[Start Extracted entries]

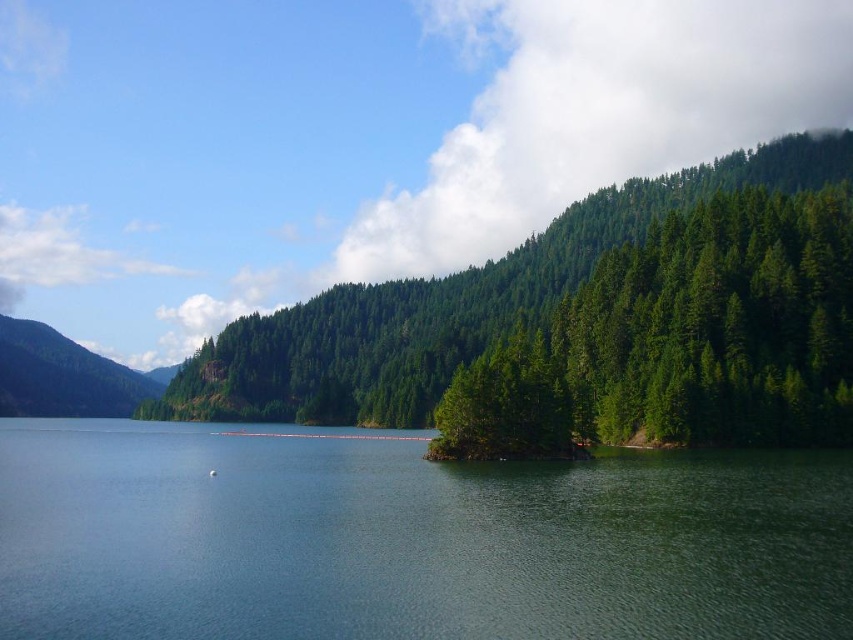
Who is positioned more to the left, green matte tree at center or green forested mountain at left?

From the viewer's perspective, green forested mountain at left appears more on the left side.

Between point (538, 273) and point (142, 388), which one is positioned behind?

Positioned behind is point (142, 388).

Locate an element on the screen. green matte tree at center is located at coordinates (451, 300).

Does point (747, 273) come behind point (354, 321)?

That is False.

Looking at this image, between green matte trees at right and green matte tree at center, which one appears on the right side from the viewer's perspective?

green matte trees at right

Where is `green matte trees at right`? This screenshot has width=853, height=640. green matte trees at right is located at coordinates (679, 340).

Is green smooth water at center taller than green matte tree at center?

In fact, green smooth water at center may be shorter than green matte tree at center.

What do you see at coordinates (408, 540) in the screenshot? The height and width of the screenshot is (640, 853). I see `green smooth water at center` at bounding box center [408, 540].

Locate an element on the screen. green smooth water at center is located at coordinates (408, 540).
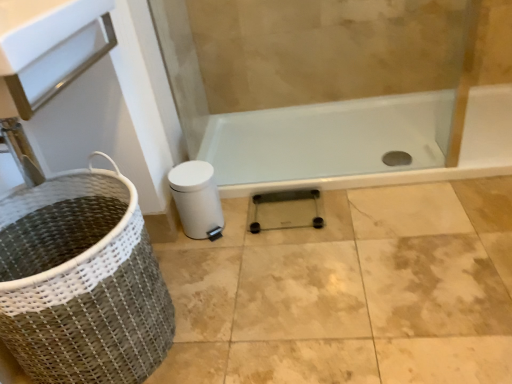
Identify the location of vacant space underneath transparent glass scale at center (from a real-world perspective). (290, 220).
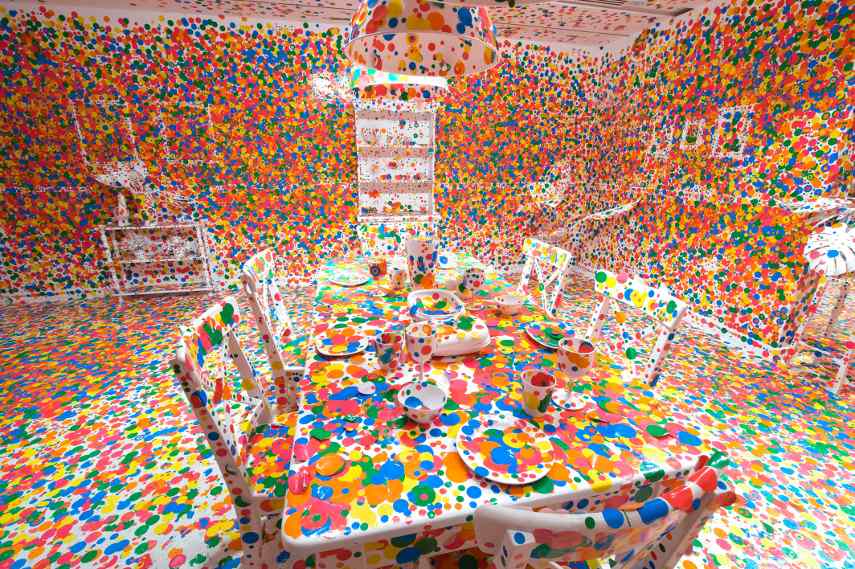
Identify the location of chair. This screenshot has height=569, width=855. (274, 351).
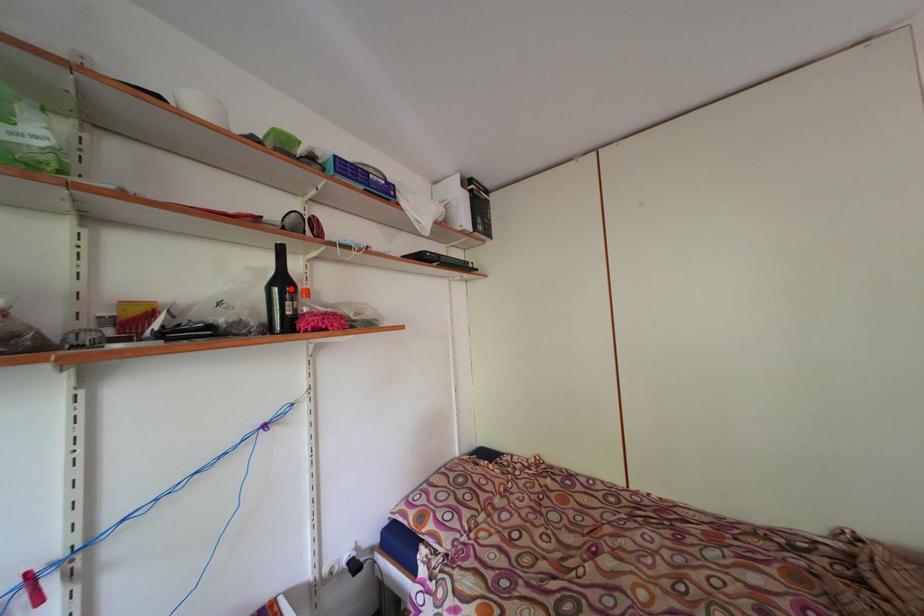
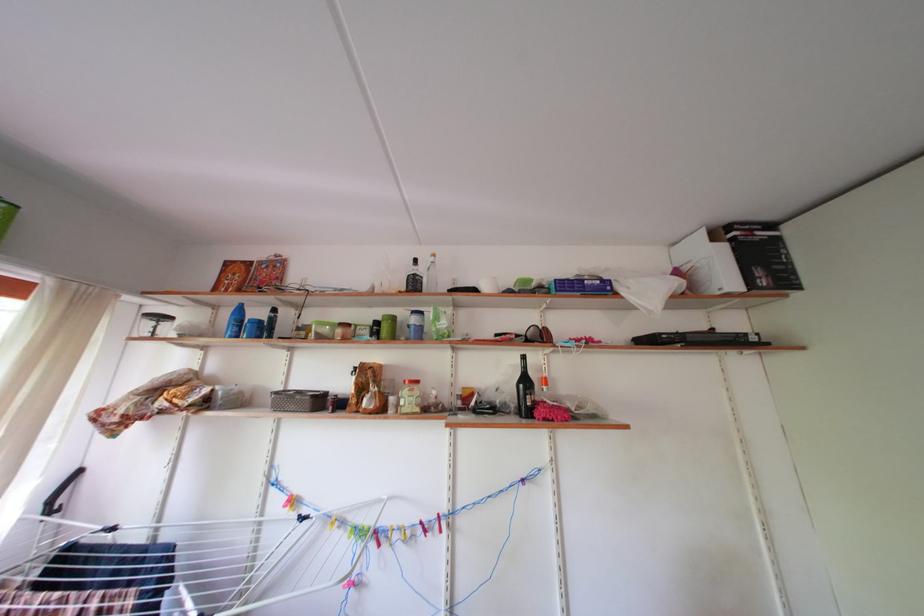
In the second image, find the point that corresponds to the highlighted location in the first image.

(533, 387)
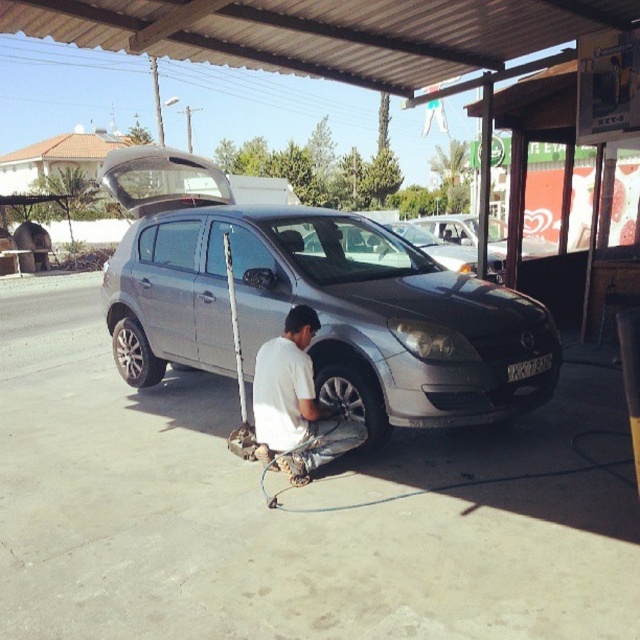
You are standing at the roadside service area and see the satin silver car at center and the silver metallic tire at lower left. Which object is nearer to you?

[End Extracted entries]

Convert the entries above into a Markdown table with the columns "No." and "Text", giving each line its own numbered row. Omit blank lines and leave out the pictures.

| No. | Text |
|---|---|
| 1 | Who is positioned more to the left, green matte tree at center or green forested mountain at left? |
| 2 | From the viewer's perspective, green forested mountain at left appears more on the left side. |
| 3 | Between point (538, 273) and point (142, 388), which one is positioned behind? |
| 4 | Positioned behind is point (142, 388). |
| 5 | Locate an element on the screen. green matte tree at center is located at coordinates (451, 300). |
| 6 | Does point (747, 273) come behind point (354, 321)? |
| 7 | That is False. |
| 8 | Looking at this image, between green matte trees at right and green matte tree at center, which one appears on the right side from the viewer's perspective? |
| 9 | green matte trees at right |
| 10 | Where is `green matte trees at right`? This screenshot has width=853, height=640. green matte trees at right is located at coordinates (679, 340). |
| 11 | Is green smooth water at center taller than green matte tree at center? |
| 12 | In fact, green smooth water at center may be shorter than green matte tree at center. |
| 13 | What do you see at coordinates (408, 540) in the screenshot? The height and width of the screenshot is (640, 853). I see `green smooth water at center` at bounding box center [408, 540]. |
| 14 | Locate an element on the screen. green smooth water at center is located at coordinates (408, 540). |
| 15 | Identify the location of vacant space underneath transparent glass scale at center (from a real-world perspective). (290, 220). |
| 16 | Identify the location of chair. This screenshot has height=569, width=855. (274, 351). |
| 17 | In the second image, find the point that corresponds to the highlighted location in the first image. |
| 18 | (533, 387) |
| 19 | You are standing at the roadside service area and see the satin silver car at center and the silver metallic tire at lower left. Which object is nearer to you? |